» **TASK DIRECTIONS**
Restate word for word the lines beginning with the one that contains "RGB pin GND: GND -> 5V" and ending at the bottom of the records below, both included.

» **GIVEN RECORDS**
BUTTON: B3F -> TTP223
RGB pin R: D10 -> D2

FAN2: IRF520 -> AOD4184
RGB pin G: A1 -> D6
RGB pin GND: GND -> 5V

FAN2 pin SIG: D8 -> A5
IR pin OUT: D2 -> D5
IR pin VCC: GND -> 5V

» **EXERCISE RESULT**
RGB pin GND: GND -> 5V

FAN2 pin SIG: D8 -> A5
IR pin OUT: D2 -> D5
IR pin VCC: GND -> 5V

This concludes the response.